The answer should be each line of the records that contains the word "none"; please copy them all.

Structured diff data
□ □ □ □

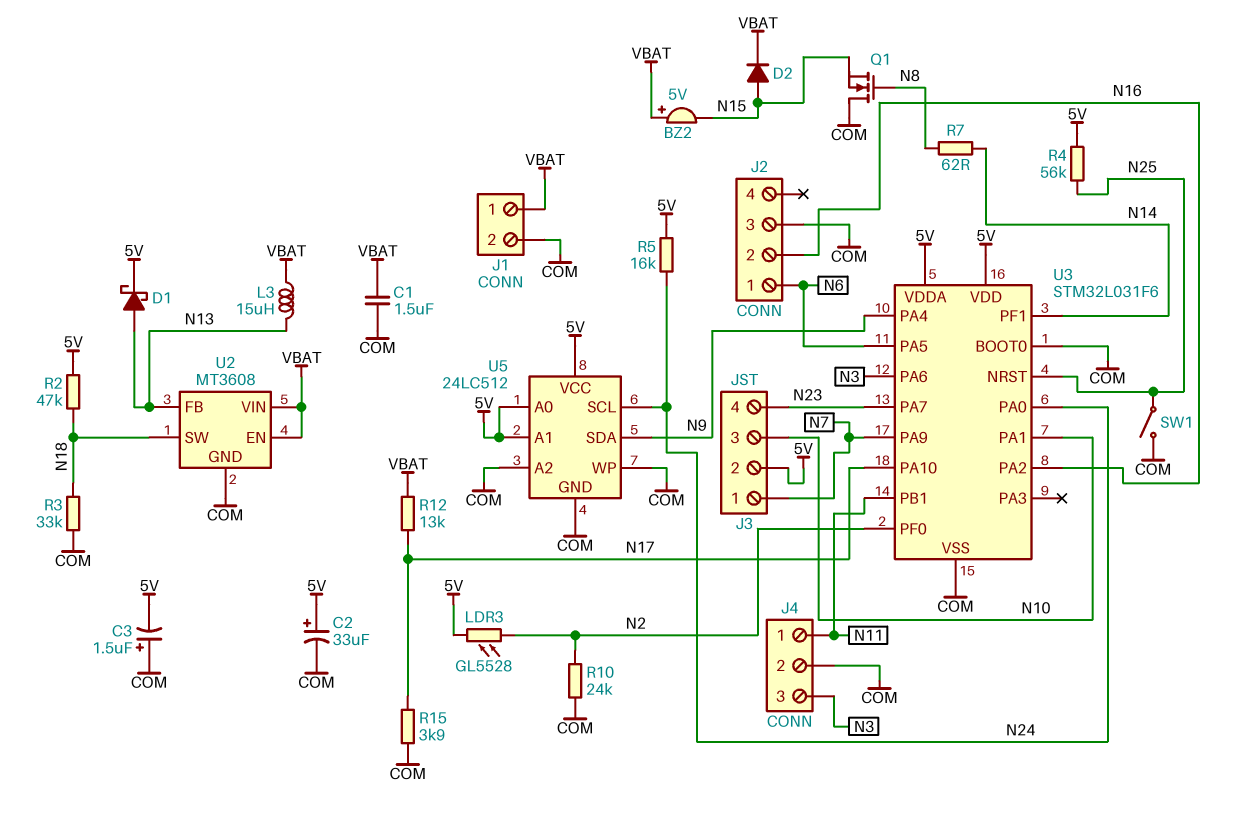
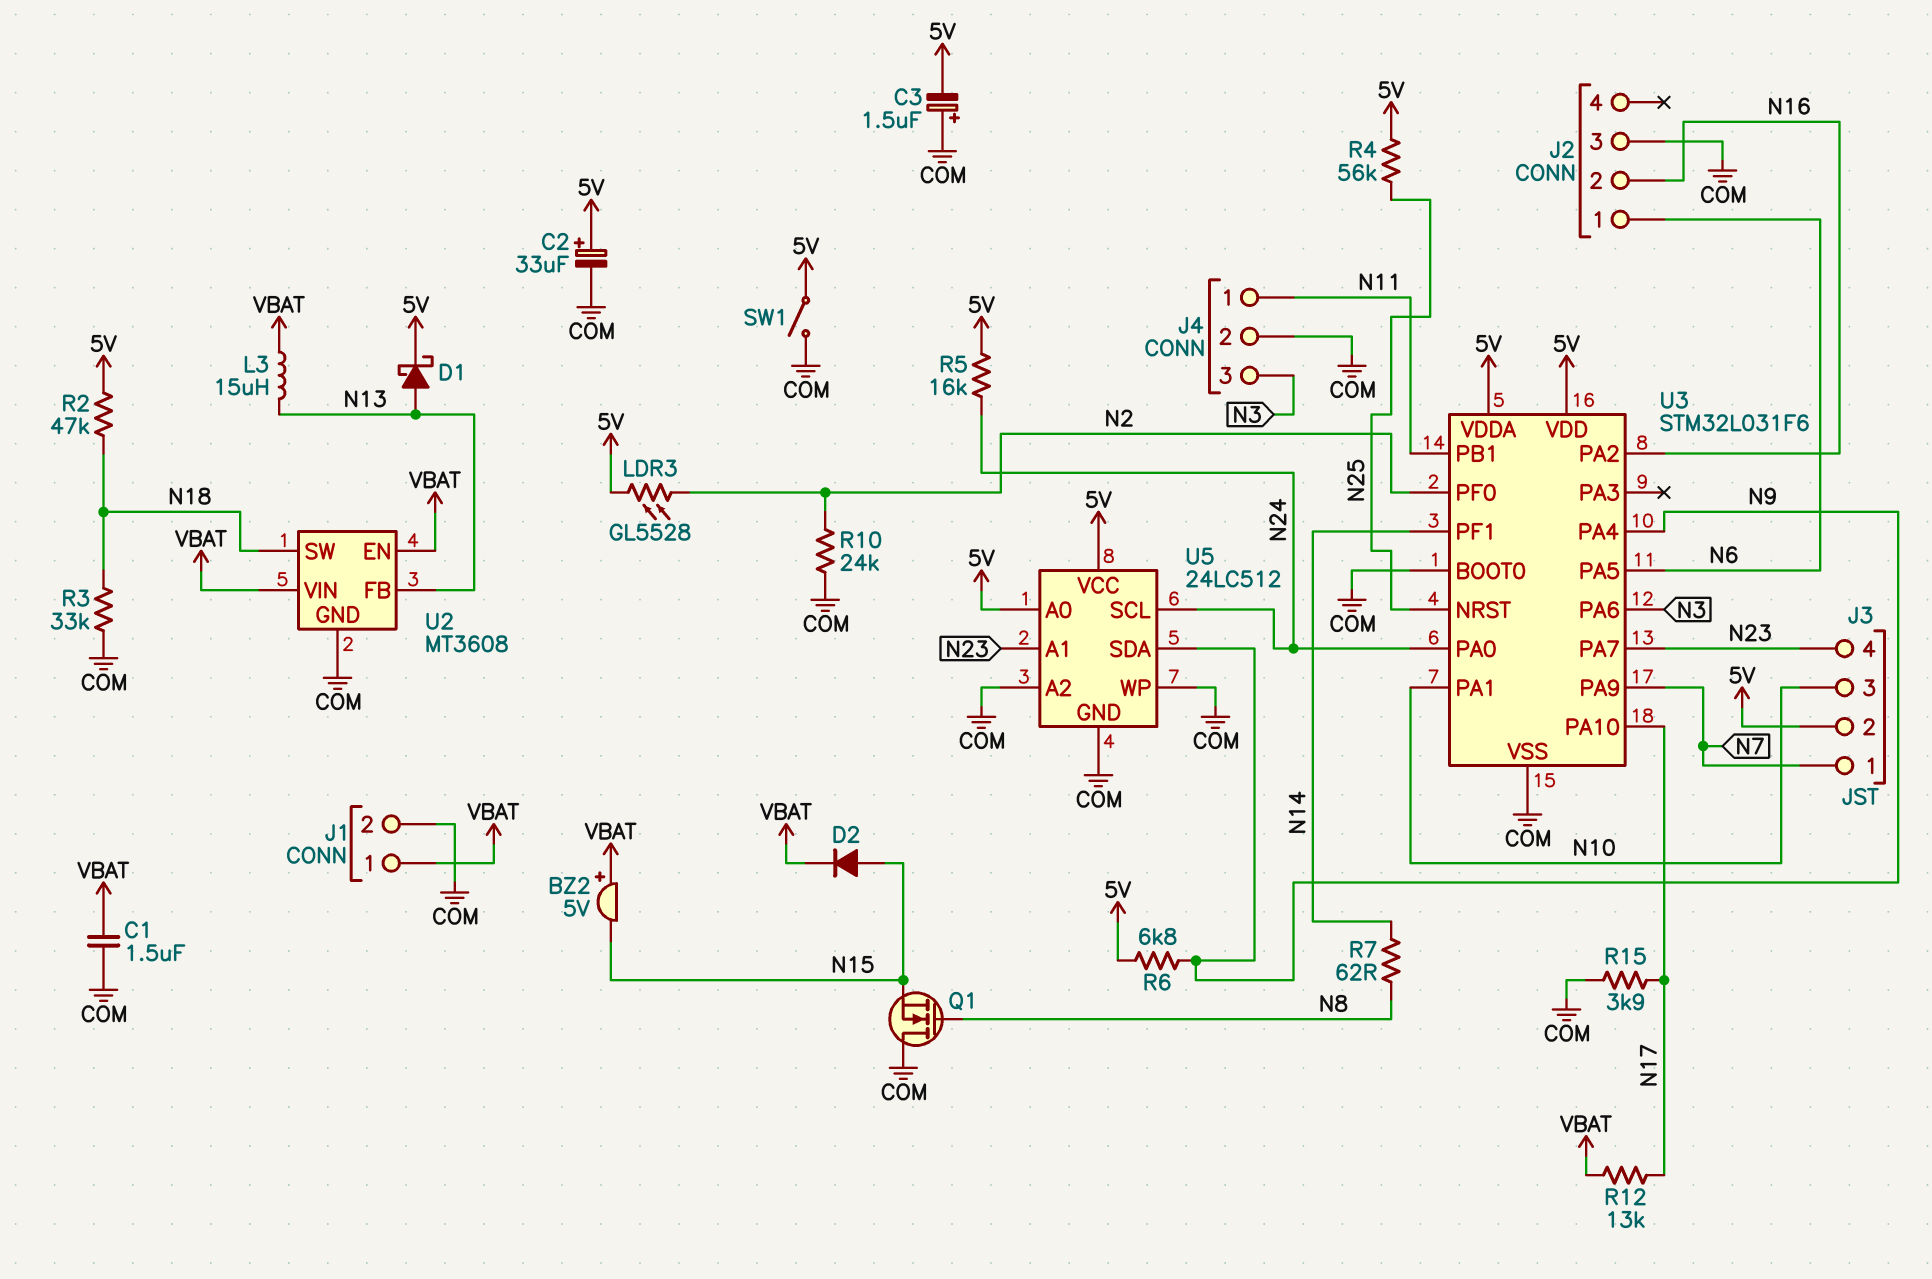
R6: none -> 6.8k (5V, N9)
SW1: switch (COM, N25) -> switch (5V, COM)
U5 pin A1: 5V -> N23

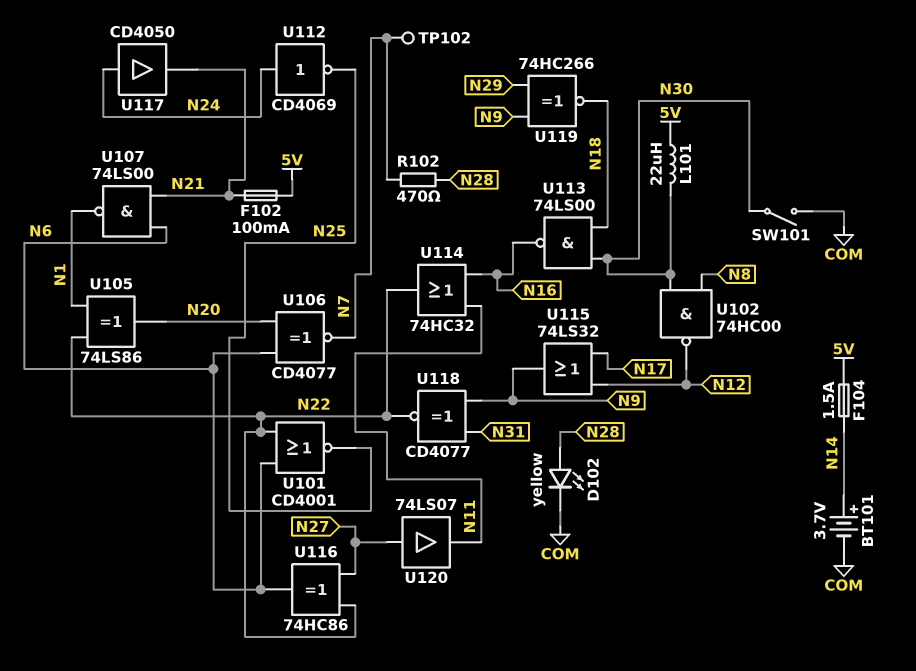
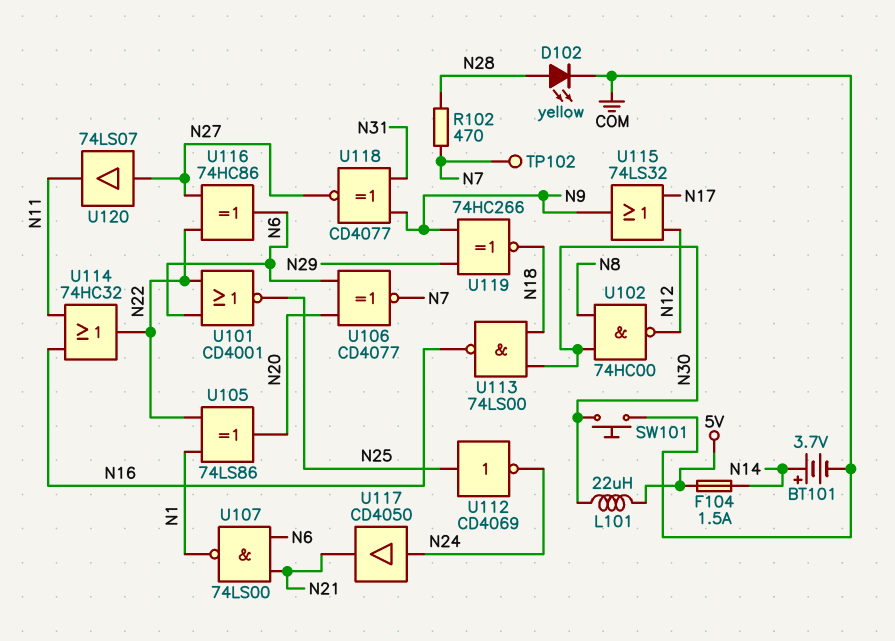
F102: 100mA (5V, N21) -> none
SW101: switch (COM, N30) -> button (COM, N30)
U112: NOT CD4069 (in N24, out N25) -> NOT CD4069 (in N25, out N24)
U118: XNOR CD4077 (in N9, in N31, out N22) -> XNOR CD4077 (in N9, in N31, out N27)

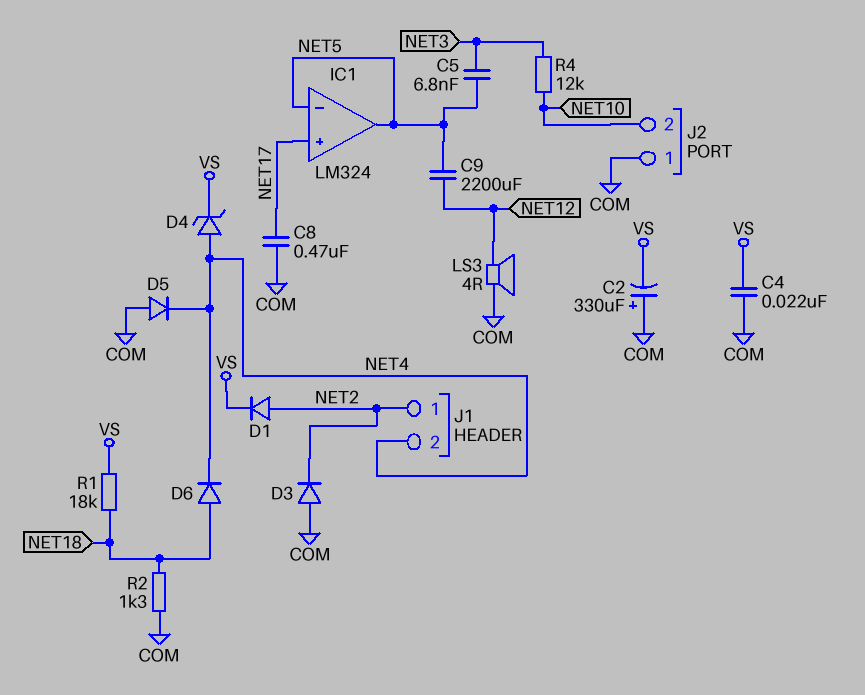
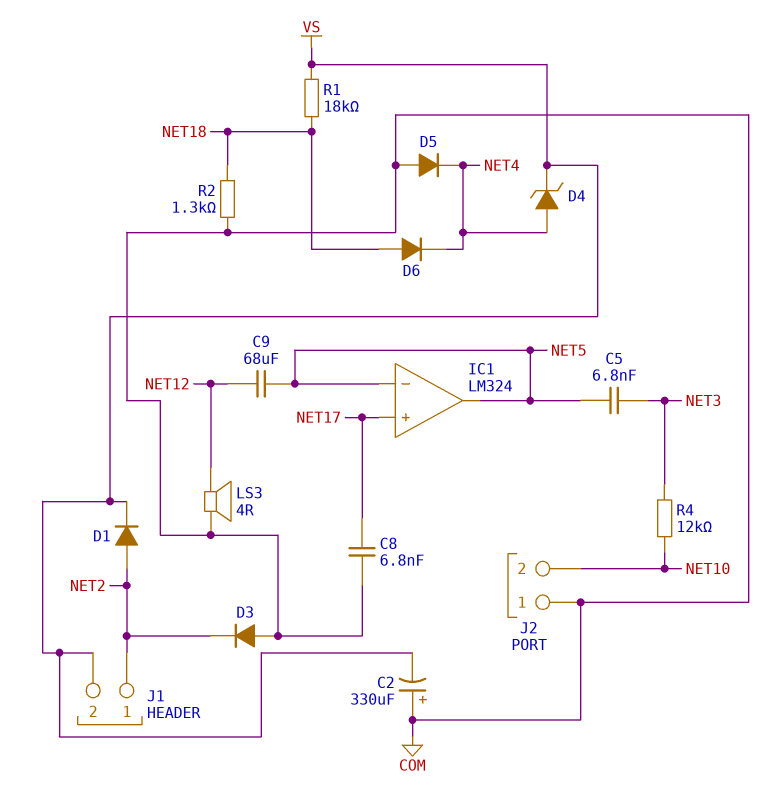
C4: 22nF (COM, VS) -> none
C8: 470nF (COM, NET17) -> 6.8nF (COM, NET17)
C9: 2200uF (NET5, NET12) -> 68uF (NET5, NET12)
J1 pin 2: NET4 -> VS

□ □ □ □

__Solution to the problem__
R6: none -> 6.8k (5V, N9)
F102: 100mA (5V, N21) -> none
C4: 22nF (COM, VS) -> none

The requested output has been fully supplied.